Study material:
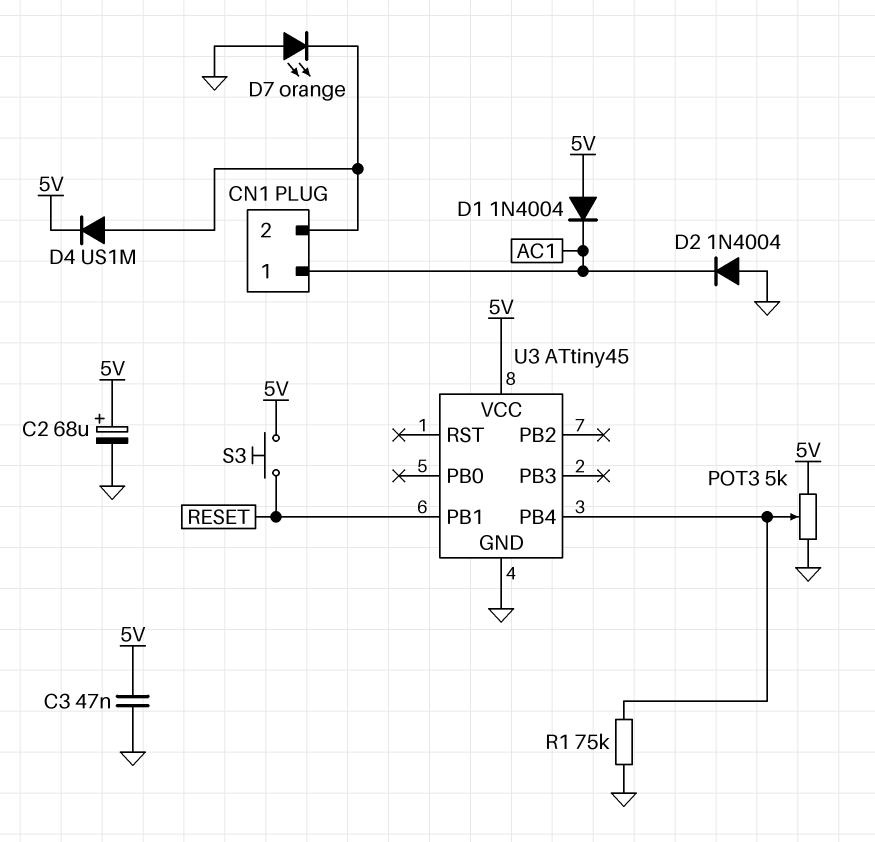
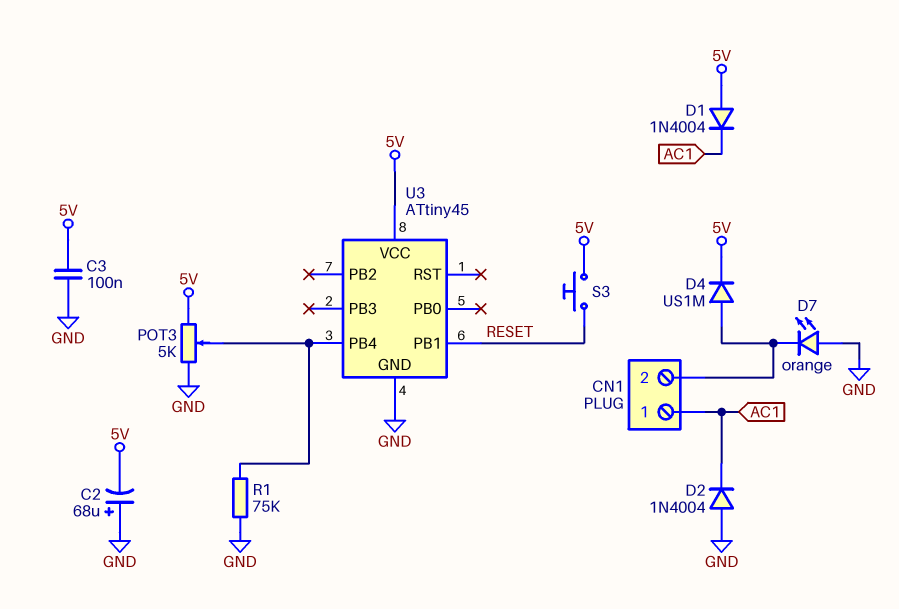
C2: 68uF (plus 5V, minus GND) -> 68uF (plus GND, minus 5V)
C3: 47nF (5V, GND) -> 100nF (5V, GND)

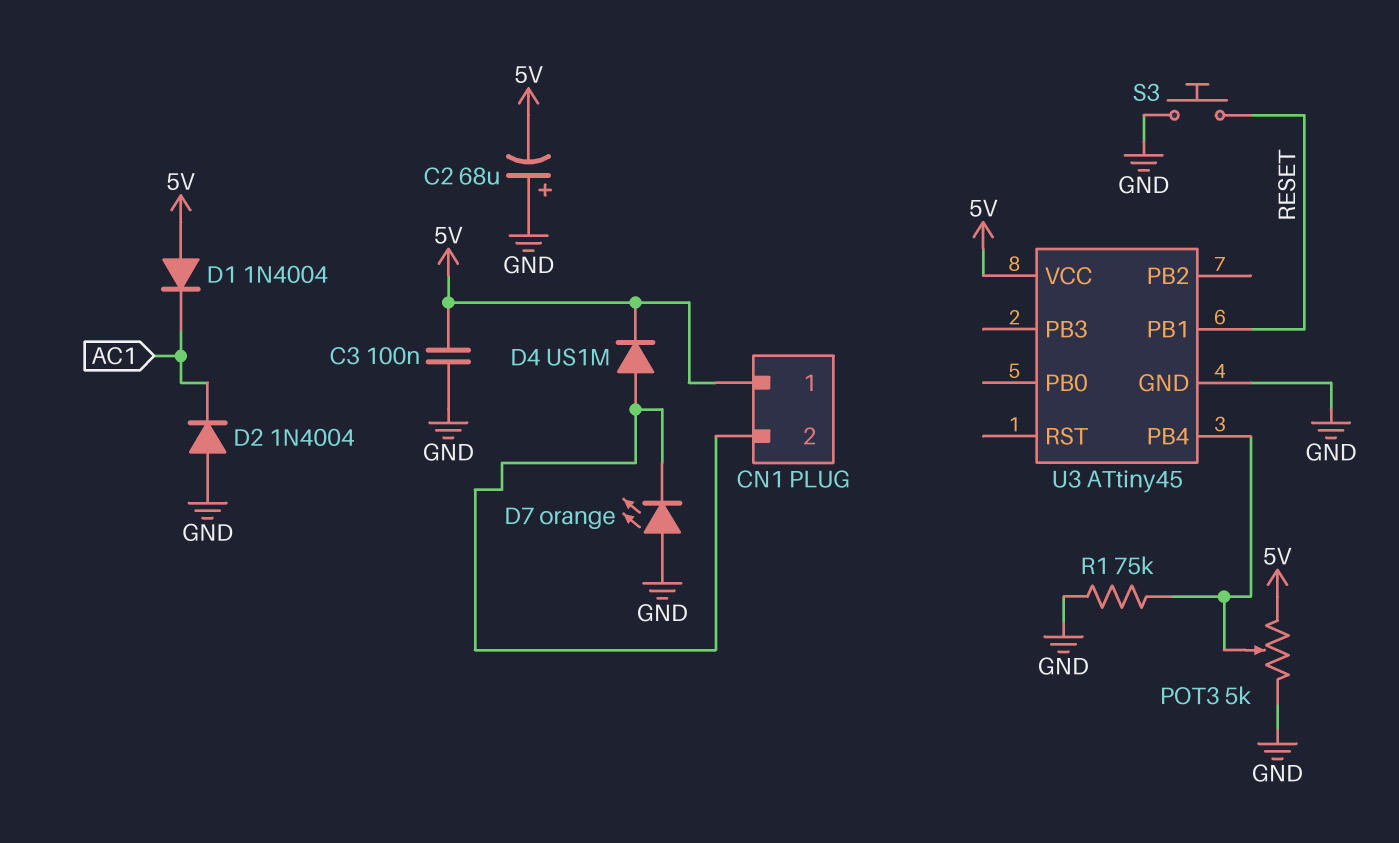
CN1 pin 1: AC1 -> 5V
S3: button (5V, RESET) -> button (GND, RESET)

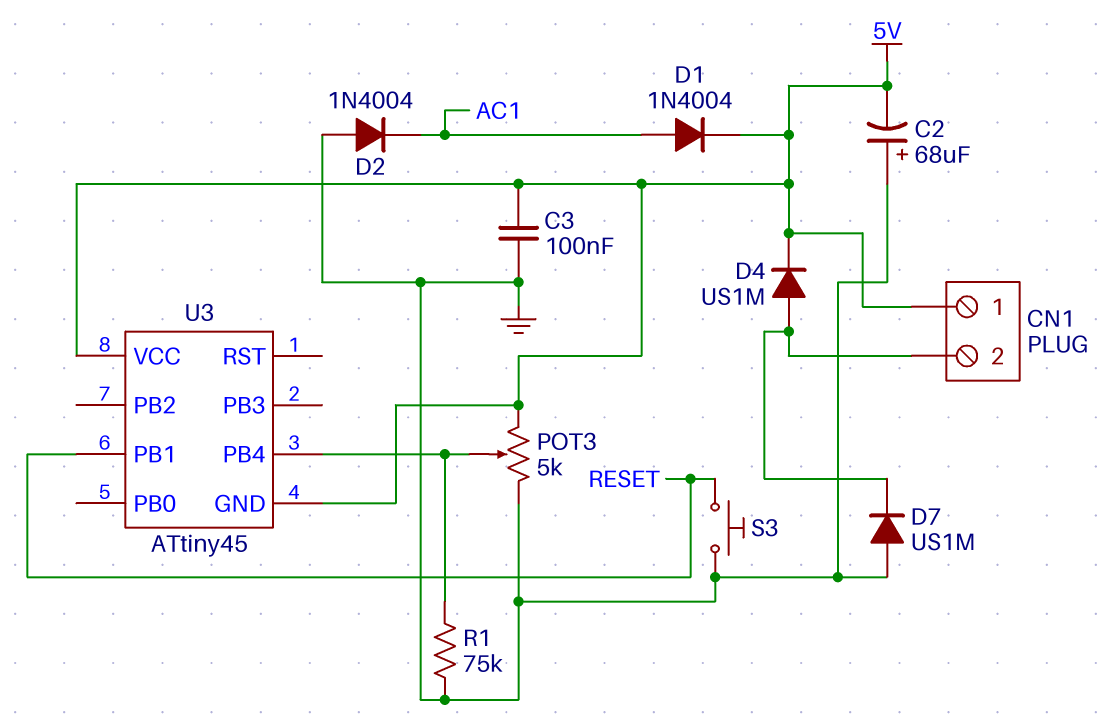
D1: diode 1N4004 (A 5V, K AC1) -> diode 1N4004 (A AC1, K 5V)
D7: LED orange (A GND, K CN1/2) -> diode US1M (A GND, K CN1/2)
U3 pin GND: GND -> 5V

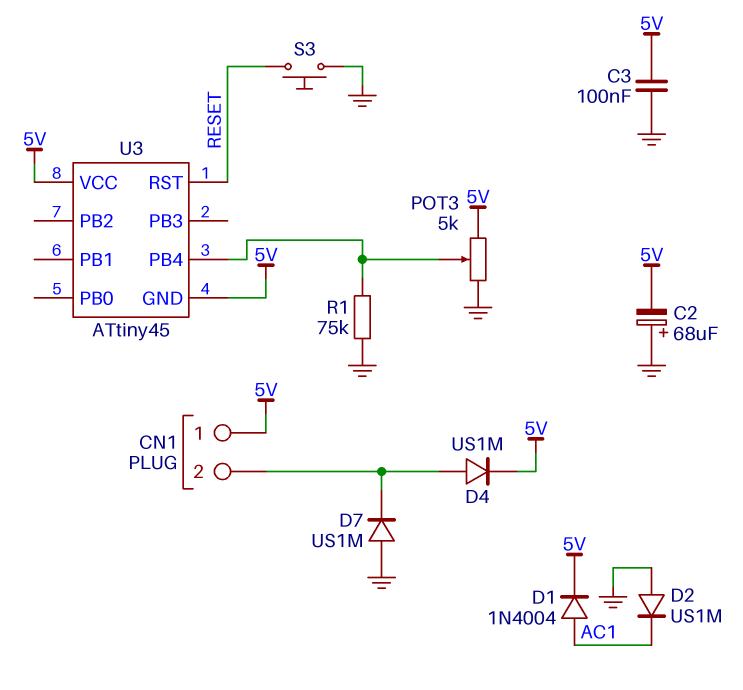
D2: diode 1N4004 (A GND, K AC1) -> diode US1M (A GND, K AC1)
U3 pin PB1: RESET -> none
U3 pin RST: none -> RESET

Directions for this task: Return the full listing exactly as it appears above, without its pictures.

Response to the task:
C2: 68uF (plus 5V, minus GND) -> 68uF (plus GND, minus 5V)
C3: 47nF (5V, GND) -> 100nF (5V, GND)

CN1 pin 1: AC1 -> 5V
S3: button (5V, RESET) -> button (GND, RESET)

D1: diode 1N4004 (A 5V, K AC1) -> diode 1N4004 (A AC1, K 5V)
D7: LED orange (A GND, K CN1/2) -> diode US1M (A GND, K CN1/2)
U3 pin GND: GND -> 5V

D2: diode 1N4004 (A GND, K AC1) -> diode US1M (A GND, K AC1)
U3 pin PB1: RESET -> none
U3 pin RST: none -> RESET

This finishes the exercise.